## WHAT IS REQUIRED
Hand back the entries exactly as written, minus every picture.

Data excerpts:
BEGIN
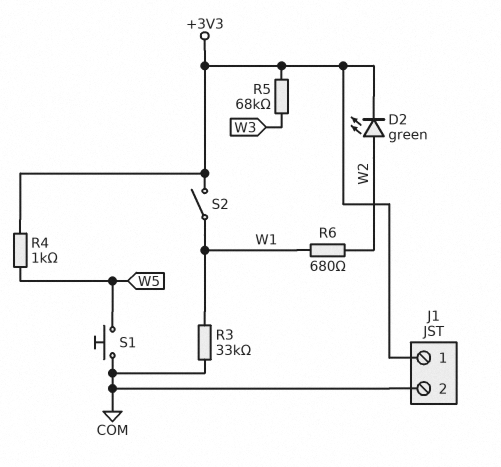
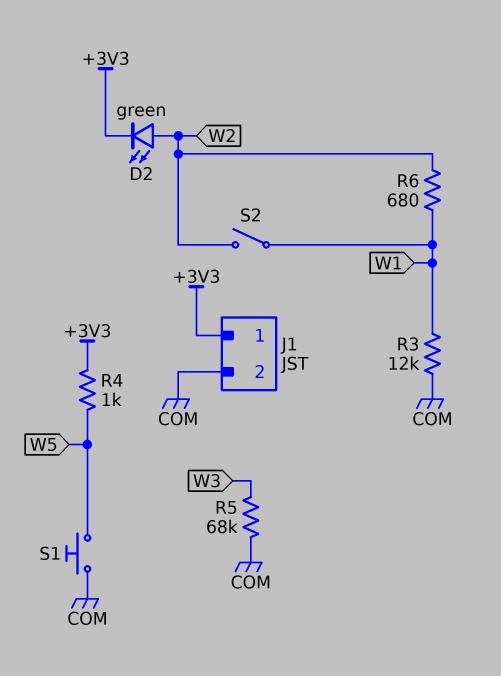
R3: 33k (COM, W1) -> 12k (COM, W1)
R5: 68k (+3V3, W3) -> 68k (COM, W3)
S2: switch (+3V3, W1) -> switch (W1, W2)

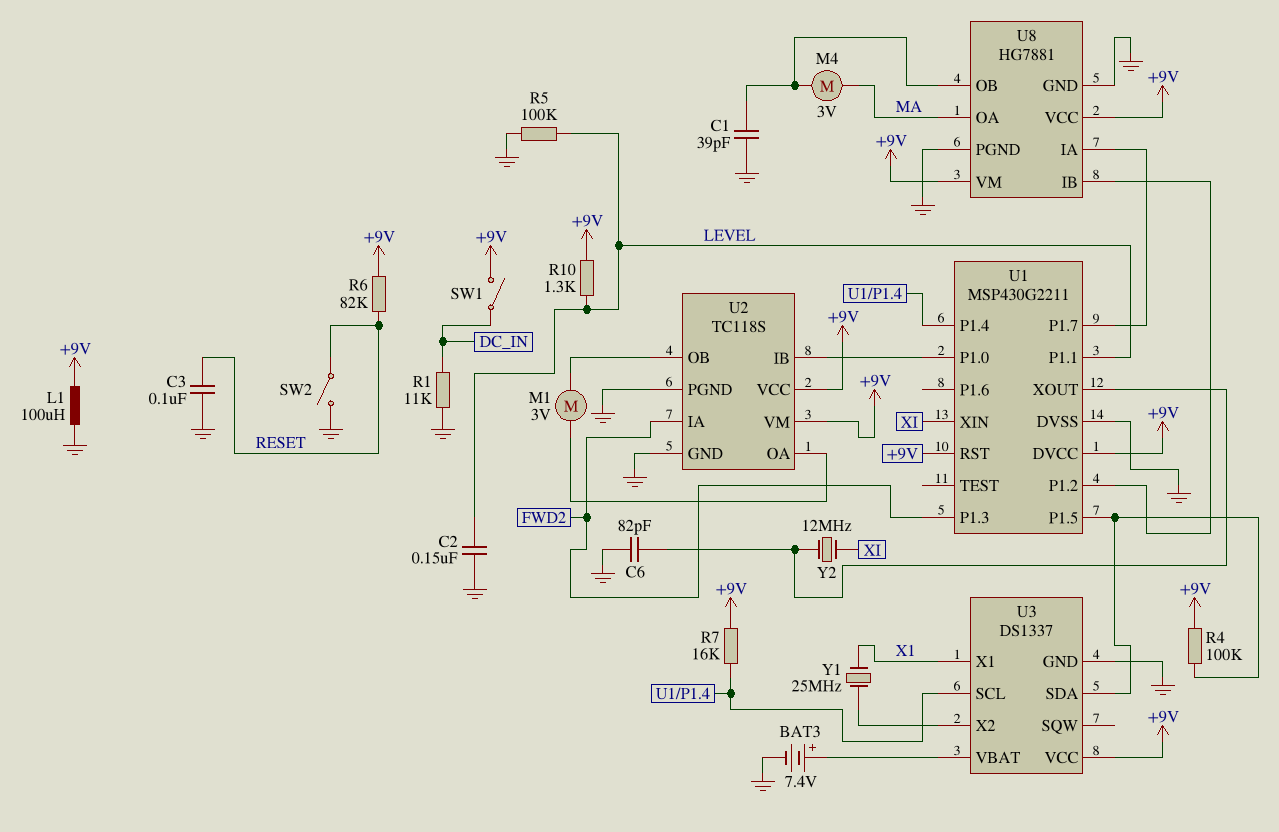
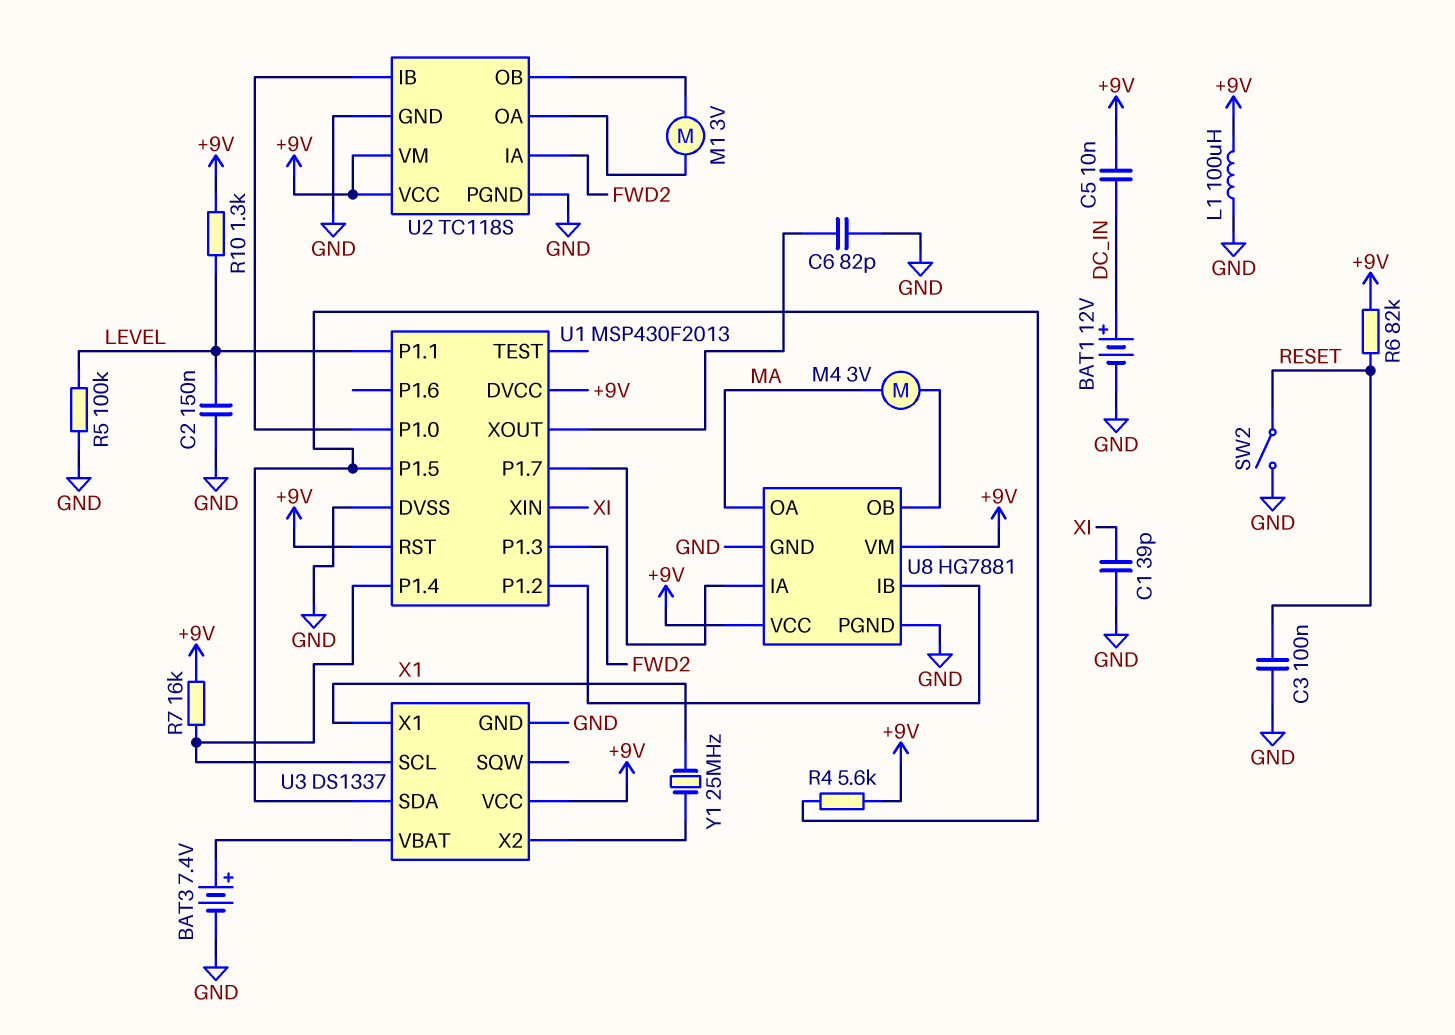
BAT1: none -> 12V (plus DC_IN, minus GND)
C1: 39pF (GND, U8/OB) -> 39pF (GND, XI)
C5: none -> 10nF (+9V, DC_IN)
R1: 11k (DC_IN, GND) -> none
R4: 100k (+9V, U1/P1.5) -> 5.6k (+9V, U1/P1.5)
SW1: switch (+9V, DC_IN) -> none
U1: MSP430G2211 -> MSP430F2013
Y2: 12MHz (U1/XOUT, XI) -> none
END
## OUTPUT
R3: 33k (COM, W1) -> 12k (COM, W1)
R5: 68k (+3V3, W3) -> 68k (COM, W3)
S2: switch (+3V3, W1) -> switch (W1, W2)

BAT1: none -> 12V (plus DC_IN, minus GND)
C1: 39pF (GND, U8/OB) -> 39pF (GND, XI)
C5: none -> 10nF (+9V, DC_IN)
R1: 11k (DC_IN, GND) -> none
R4: 100k (+9V, U1/P1.5) -> 5.6k (+9V, U1/P1.5)
SW1: switch (+9V, DC_IN) -> none
U1: MSP430G2211 -> MSP430F2013
Y2: 12MHz (U1/XOUT, XI) -> none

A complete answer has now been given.